= ASSIGNED TASK =
Look through the data below. Collect every line where the word "turquoise" occurs.
[SOURCE RECORDS — start]
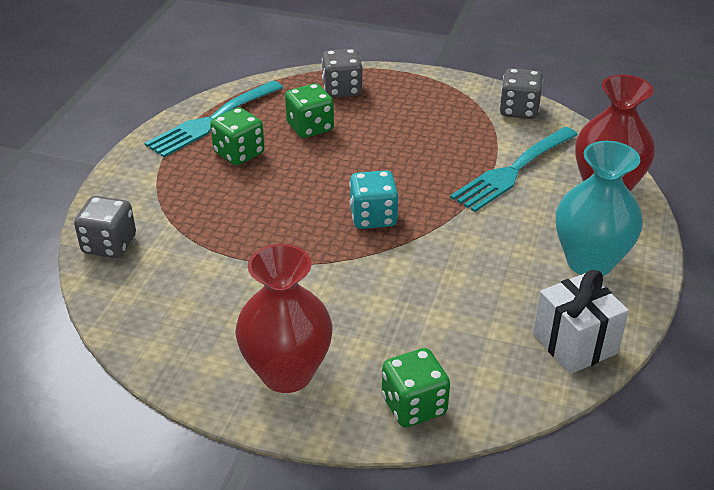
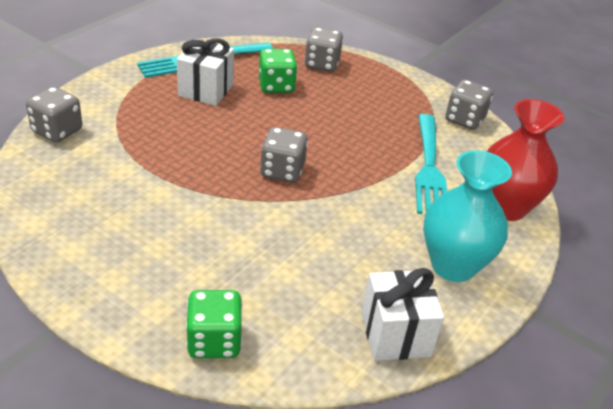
camera: 15 degrees right, 0 degrees up
(239, 153) = (206, 90): green dice -> white gift
(287, 373) = (125, 277): red vase -> none
(373, 217) = (282, 171): turquoise dice -> grey dice
(513, 171) = (429, 167): turquoise fork -> turquoise fork turned 60 degrees counterclockwise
[SOURCE RECORDS — finish]
= FINISHED EXERCISE =
(373, 217) = (282, 171): turquoise dice -> grey dice
(513, 171) = (429, 167): turquoise fork -> turquoise fork turned 60 degrees counterclockwise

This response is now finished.